WHAT YOU WILL DO:
If a record below holds a picture, leave the picture out and copy the rest exactly.

[Object matching data]
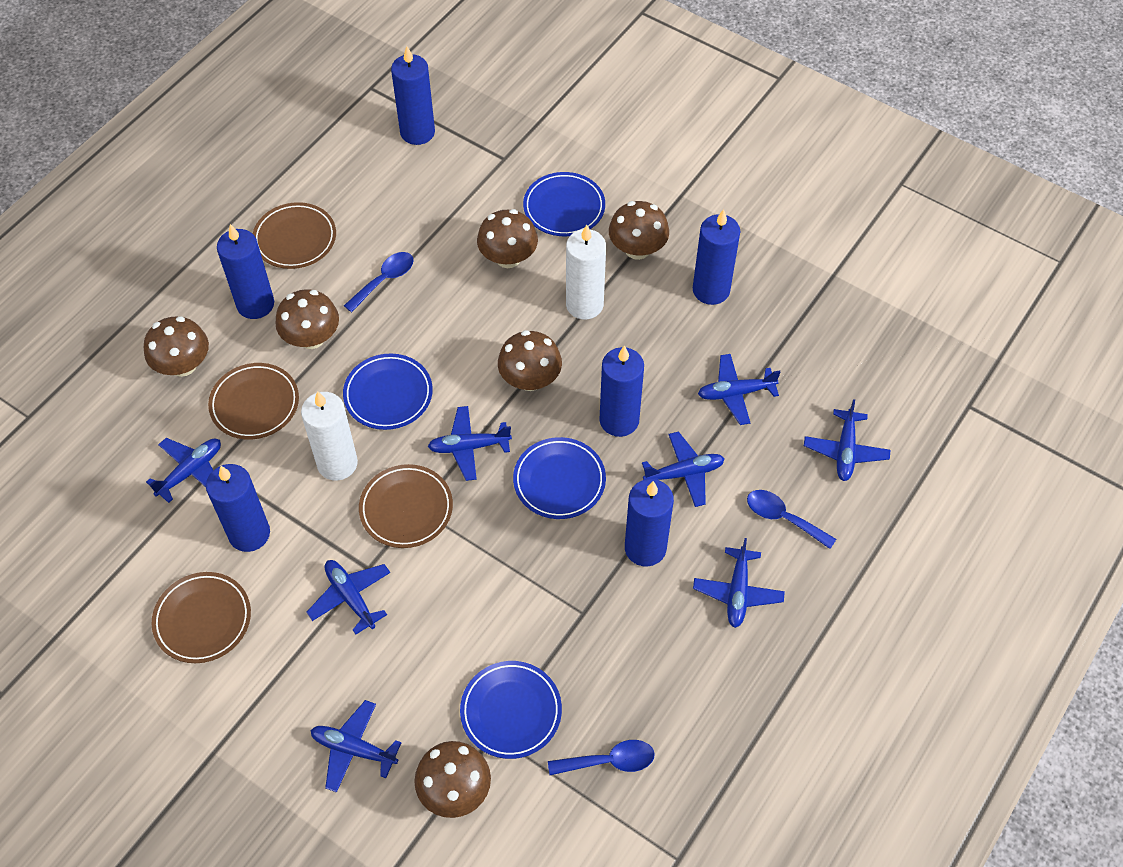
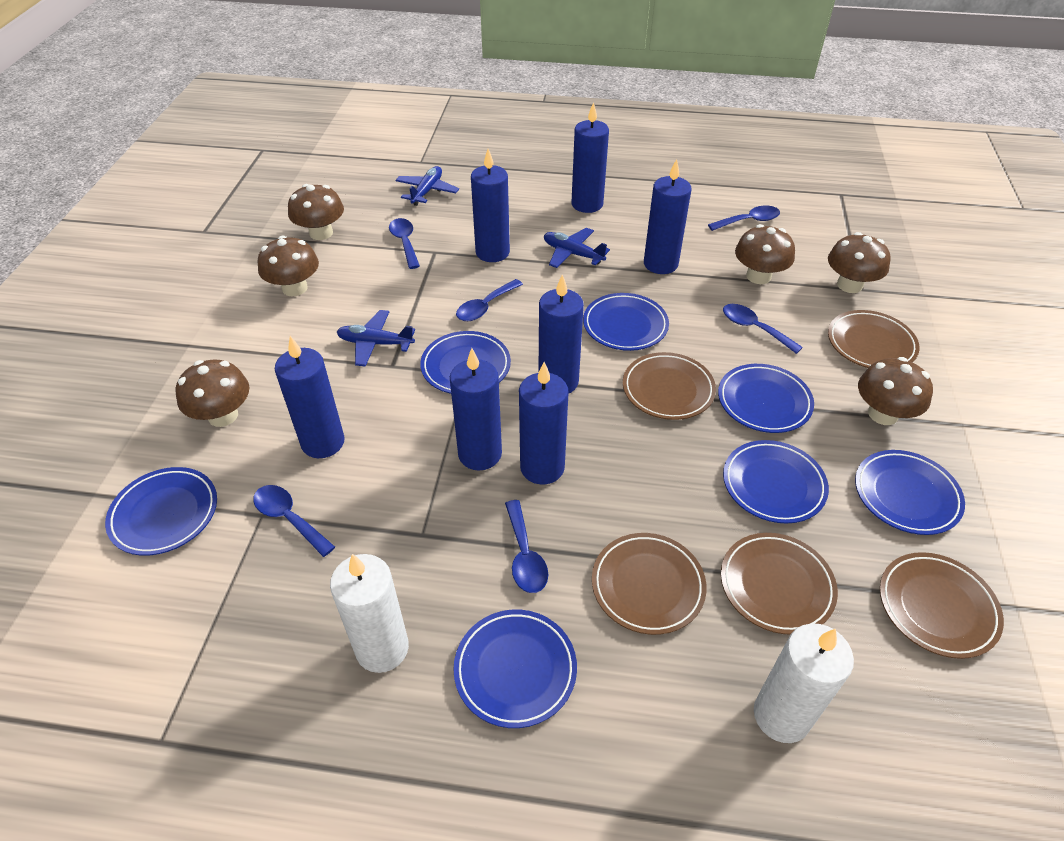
blue candle: 6 -> 7
blue plane: 8 -> 3
blue plate: 4 -> 7
blue spoon: 3 -> 6
brown plate: 4 -> 5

ANSWER SECTION:
blue candle: 6 -> 7
blue plane: 8 -> 3
blue plate: 4 -> 7
blue spoon: 3 -> 6
brown plate: 4 -> 5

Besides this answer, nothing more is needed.